##### AVAILABLE DATA #####

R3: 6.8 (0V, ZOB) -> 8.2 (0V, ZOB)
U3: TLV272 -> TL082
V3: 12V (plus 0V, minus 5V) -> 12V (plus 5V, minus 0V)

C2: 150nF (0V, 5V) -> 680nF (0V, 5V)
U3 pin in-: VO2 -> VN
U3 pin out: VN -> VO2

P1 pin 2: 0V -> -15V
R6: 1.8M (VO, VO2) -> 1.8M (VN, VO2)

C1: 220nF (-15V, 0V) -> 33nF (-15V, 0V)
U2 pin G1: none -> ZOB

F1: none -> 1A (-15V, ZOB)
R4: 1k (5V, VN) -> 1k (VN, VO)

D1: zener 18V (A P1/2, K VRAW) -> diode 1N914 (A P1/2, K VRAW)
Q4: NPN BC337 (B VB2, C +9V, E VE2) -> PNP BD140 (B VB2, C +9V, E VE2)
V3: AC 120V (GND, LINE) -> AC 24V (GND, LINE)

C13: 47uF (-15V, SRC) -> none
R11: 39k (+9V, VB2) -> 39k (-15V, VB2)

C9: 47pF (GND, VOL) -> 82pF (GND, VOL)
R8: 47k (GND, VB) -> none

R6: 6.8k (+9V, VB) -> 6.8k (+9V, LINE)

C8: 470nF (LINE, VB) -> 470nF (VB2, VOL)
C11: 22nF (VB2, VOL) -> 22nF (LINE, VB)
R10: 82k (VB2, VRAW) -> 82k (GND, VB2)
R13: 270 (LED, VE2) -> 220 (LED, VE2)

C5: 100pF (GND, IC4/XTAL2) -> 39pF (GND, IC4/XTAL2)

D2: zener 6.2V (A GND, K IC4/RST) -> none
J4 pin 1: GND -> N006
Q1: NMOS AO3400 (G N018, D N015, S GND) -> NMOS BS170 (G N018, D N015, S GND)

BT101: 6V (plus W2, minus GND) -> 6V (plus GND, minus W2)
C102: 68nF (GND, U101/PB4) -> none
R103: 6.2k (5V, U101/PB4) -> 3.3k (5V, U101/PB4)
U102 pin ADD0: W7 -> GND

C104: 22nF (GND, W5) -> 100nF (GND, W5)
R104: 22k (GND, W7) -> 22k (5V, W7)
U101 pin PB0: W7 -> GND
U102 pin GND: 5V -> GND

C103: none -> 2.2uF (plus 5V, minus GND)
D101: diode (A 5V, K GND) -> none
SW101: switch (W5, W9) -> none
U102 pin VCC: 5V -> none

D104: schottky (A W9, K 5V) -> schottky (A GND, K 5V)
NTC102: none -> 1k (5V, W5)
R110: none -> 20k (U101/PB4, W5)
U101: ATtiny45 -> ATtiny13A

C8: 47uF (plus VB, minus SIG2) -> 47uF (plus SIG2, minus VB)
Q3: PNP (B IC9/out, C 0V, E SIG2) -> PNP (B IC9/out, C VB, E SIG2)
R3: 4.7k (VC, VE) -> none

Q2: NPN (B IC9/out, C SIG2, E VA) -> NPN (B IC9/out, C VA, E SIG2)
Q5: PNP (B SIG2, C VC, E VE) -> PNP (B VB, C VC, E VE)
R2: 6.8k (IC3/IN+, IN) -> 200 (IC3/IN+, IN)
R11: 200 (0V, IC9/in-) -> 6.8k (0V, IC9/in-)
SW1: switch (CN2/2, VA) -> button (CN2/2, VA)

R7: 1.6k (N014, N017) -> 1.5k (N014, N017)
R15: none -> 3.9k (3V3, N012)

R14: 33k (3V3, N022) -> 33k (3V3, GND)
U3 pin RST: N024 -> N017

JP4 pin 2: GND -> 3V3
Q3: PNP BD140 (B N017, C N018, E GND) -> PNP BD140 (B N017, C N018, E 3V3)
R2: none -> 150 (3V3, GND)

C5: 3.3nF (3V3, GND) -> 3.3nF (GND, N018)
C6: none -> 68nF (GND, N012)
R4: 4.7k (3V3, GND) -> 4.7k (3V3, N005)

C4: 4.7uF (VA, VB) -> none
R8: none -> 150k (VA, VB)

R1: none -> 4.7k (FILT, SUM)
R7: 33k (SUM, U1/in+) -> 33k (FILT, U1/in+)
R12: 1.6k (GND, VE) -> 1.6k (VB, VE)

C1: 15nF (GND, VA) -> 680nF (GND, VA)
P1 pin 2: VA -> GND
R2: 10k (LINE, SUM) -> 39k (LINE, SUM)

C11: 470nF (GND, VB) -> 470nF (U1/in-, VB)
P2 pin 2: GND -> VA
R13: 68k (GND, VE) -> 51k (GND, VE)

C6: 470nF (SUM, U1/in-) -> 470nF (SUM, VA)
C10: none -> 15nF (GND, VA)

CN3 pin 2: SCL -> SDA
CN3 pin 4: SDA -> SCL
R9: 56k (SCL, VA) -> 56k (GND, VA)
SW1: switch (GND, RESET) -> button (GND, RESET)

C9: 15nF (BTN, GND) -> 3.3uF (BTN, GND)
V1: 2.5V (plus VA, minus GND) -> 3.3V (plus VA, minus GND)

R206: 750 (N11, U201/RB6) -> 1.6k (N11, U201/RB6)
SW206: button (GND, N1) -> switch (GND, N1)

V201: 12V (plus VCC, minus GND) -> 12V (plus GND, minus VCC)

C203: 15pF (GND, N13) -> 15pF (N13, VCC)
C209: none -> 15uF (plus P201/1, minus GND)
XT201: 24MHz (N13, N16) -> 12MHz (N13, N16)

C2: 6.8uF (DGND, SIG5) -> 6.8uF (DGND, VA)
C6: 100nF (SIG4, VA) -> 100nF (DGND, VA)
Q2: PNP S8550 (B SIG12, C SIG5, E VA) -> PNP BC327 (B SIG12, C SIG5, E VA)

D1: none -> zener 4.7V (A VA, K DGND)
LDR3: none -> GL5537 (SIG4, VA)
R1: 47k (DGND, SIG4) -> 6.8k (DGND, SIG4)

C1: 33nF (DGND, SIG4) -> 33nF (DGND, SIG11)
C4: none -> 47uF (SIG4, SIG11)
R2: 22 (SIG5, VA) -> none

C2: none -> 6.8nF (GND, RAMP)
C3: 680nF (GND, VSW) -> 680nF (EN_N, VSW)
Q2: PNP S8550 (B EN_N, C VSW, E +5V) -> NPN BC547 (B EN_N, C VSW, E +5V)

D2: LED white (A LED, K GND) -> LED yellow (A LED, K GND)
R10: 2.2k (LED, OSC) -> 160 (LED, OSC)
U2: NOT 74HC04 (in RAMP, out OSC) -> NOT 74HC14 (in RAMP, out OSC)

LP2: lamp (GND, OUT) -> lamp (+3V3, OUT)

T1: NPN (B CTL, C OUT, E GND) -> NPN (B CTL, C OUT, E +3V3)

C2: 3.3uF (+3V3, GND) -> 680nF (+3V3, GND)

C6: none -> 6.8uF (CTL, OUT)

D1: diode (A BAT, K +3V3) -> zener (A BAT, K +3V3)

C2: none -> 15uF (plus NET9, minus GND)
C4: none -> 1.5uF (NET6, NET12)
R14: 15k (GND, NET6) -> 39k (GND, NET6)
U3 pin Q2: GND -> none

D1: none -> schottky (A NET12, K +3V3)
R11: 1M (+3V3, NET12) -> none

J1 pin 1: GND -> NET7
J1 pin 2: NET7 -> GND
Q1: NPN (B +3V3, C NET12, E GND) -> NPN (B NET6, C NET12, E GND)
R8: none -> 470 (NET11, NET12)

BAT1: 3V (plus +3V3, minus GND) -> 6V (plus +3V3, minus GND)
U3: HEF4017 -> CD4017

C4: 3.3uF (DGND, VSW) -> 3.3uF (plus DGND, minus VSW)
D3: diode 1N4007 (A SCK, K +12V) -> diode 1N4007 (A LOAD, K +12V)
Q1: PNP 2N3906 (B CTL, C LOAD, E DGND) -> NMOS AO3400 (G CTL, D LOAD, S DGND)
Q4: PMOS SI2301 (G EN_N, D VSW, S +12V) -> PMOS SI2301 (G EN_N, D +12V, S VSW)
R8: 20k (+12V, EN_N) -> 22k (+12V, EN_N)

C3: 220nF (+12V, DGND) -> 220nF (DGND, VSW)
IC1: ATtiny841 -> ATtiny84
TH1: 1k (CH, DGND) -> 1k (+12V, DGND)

#####

TO DO: Each line in the entries above, starting at the line with "C6: none -> 6.8uF (CTL, OUT)" and ending at the line with "C4: 3.3uF (DGND, VSW)", is to be printed exactly, and only those lines.

ANSWER AREA:
C6: none -> 6.8uF (CTL, OUT)

D1: diode (A BAT, K +3V3) -> zener (A BAT, K +3V3)

C2: none -> 15uF (plus NET9, minus GND)
C4: none -> 1.5uF (NET6, NET12)
R14: 15k (GND, NET6) -> 39k (GND, NET6)
U3 pin Q2: GND -> none

D1: none -> schottky (A NET12, K +3V3)
R11: 1M (+3V3, NET12) -> none

J1 pin 1: GND -> NET7
J1 pin 2: NET7 -> GND
Q1: NPN (B +3V3, C NET12, E GND) -> NPN (B NET6, C NET12, E GND)
R8: none -> 470 (NET11, NET12)

BAT1: 3V (plus +3V3, minus GND) -> 6V (plus +3V3, minus GND)
U3: HEF4017 -> CD4017

C4: 3.3uF (DGND, VSW) -> 3.3uF (plus DGND, minus VSW)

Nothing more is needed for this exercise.